**Task description**
Could you repeat the entries below word for word, leaving nothing out?

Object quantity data
┌────────
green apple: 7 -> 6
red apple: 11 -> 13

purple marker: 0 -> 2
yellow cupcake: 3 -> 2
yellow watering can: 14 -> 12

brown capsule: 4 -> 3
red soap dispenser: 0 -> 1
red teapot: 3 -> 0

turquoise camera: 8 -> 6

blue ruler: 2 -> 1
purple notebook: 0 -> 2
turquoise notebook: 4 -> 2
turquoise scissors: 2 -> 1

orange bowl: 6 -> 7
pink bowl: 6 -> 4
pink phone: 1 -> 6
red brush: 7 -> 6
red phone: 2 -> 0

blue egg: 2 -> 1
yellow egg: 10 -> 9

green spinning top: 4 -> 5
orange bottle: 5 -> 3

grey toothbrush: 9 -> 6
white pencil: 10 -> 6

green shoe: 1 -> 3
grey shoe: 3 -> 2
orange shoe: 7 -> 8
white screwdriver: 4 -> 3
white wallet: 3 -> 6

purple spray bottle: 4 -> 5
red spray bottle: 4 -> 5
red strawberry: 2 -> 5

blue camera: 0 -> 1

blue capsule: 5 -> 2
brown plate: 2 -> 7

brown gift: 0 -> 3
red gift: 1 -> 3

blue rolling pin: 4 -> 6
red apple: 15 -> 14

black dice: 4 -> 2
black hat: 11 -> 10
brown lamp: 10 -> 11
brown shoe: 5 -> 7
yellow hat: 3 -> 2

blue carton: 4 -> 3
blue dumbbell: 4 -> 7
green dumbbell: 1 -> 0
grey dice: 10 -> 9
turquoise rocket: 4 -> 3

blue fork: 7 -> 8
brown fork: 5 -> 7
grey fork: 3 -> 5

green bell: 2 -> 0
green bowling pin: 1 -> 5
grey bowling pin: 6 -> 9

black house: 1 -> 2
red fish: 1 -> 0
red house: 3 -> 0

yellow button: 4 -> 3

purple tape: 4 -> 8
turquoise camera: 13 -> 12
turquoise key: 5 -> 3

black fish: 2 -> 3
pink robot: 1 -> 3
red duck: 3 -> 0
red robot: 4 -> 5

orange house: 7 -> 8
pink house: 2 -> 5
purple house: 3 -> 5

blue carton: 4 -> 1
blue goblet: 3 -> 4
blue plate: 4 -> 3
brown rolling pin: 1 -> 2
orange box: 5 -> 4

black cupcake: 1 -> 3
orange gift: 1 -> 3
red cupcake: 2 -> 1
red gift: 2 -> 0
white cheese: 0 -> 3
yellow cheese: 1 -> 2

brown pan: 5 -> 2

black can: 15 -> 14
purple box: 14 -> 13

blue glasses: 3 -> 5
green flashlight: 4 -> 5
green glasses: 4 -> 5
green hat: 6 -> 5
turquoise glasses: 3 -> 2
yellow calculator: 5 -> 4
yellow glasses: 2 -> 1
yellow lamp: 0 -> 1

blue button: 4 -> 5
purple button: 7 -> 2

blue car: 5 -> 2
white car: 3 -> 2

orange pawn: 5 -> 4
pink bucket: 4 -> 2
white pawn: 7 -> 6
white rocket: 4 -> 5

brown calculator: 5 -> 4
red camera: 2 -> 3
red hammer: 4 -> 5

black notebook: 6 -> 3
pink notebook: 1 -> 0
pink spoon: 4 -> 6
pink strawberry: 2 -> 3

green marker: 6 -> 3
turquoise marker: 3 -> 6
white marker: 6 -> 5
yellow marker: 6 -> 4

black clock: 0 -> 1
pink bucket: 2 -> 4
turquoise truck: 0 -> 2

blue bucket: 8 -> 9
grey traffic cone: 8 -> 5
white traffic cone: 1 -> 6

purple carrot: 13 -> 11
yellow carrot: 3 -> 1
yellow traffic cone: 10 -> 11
└────────
**Task response**
green apple: 7 -> 6
red apple: 11 -> 13

purple marker: 0 -> 2
yellow cupcake: 3 -> 2
yellow watering can: 14 -> 12

brown capsule: 4 -> 3
red soap dispenser: 0 -> 1
red teapot: 3 -> 0

turquoise camera: 8 -> 6

blue ruler: 2 -> 1
purple notebook: 0 -> 2
turquoise notebook: 4 -> 2
turquoise scissors: 2 -> 1

orange bowl: 6 -> 7
pink bowl: 6 -> 4
pink phone: 1 -> 6
red brush: 7 -> 6
red phone: 2 -> 0

blue egg: 2 -> 1
yellow egg: 10 -> 9

green spinning top: 4 -> 5
orange bottle: 5 -> 3

grey toothbrush: 9 -> 6
white pencil: 10 -> 6

green shoe: 1 -> 3
grey shoe: 3 -> 2
orange shoe: 7 -> 8
white screwdriver: 4 -> 3
white wallet: 3 -> 6

purple spray bottle: 4 -> 5
red spray bottle: 4 -> 5
red strawberry: 2 -> 5

blue camera: 0 -> 1

blue capsule: 5 -> 2
brown plate: 2 -> 7

brown gift: 0 -> 3
red gift: 1 -> 3

blue rolling pin: 4 -> 6
red apple: 15 -> 14

black dice: 4 -> 2
black hat: 11 -> 10
brown lamp: 10 -> 11
brown shoe: 5 -> 7
yellow hat: 3 -> 2

blue carton: 4 -> 3
blue dumbbell: 4 -> 7
green dumbbell: 1 -> 0
grey dice: 10 -> 9
turquoise rocket: 4 -> 3

blue fork: 7 -> 8
brown fork: 5 -> 7
grey fork: 3 -> 5

green bell: 2 -> 0
green bowling pin: 1 -> 5
grey bowling pin: 6 -> 9

black house: 1 -> 2
red fish: 1 -> 0
red house: 3 -> 0

yellow button: 4 -> 3

purple tape: 4 -> 8
turquoise camera: 13 -> 12
turquoise key: 5 -> 3

black fish: 2 -> 3
pink robot: 1 -> 3
red duck: 3 -> 0
red robot: 4 -> 5

orange house: 7 -> 8
pink house: 2 -> 5
purple house: 3 -> 5

blue carton: 4 -> 1
blue goblet: 3 -> 4
blue plate: 4 -> 3
brown rolling pin: 1 -> 2
orange box: 5 -> 4

black cupcake: 1 -> 3
orange gift: 1 -> 3
red cupcake: 2 -> 1
red gift: 2 -> 0
white cheese: 0 -> 3
yellow cheese: 1 -> 2

brown pan: 5 -> 2

black can: 15 -> 14
purple box: 14 -> 13

blue glasses: 3 -> 5
green flashlight: 4 -> 5
green glasses: 4 -> 5
green hat: 6 -> 5
turquoise glasses: 3 -> 2
yellow calculator: 5 -> 4
yellow glasses: 2 -> 1
yellow lamp: 0 -> 1

blue button: 4 -> 5
purple button: 7 -> 2

blue car: 5 -> 2
white car: 3 -> 2

orange pawn: 5 -> 4
pink bucket: 4 -> 2
white pawn: 7 -> 6
white rocket: 4 -> 5

brown calculator: 5 -> 4
red camera: 2 -> 3
red hammer: 4 -> 5

black notebook: 6 -> 3
pink notebook: 1 -> 0
pink spoon: 4 -> 6
pink strawberry: 2 -> 3

green marker: 6 -> 3
turquoise marker: 3 -> 6
white marker: 6 -> 5
yellow marker: 6 -> 4

black clock: 0 -> 1
pink bucket: 2 -> 4
turquoise truck: 0 -> 2

blue bucket: 8 -> 9
grey traffic cone: 8 -> 5
white traffic cone: 1 -> 6

purple carrot: 13 -> 11
yellow carrot: 3 -> 1
yellow traffic cone: 10 -> 11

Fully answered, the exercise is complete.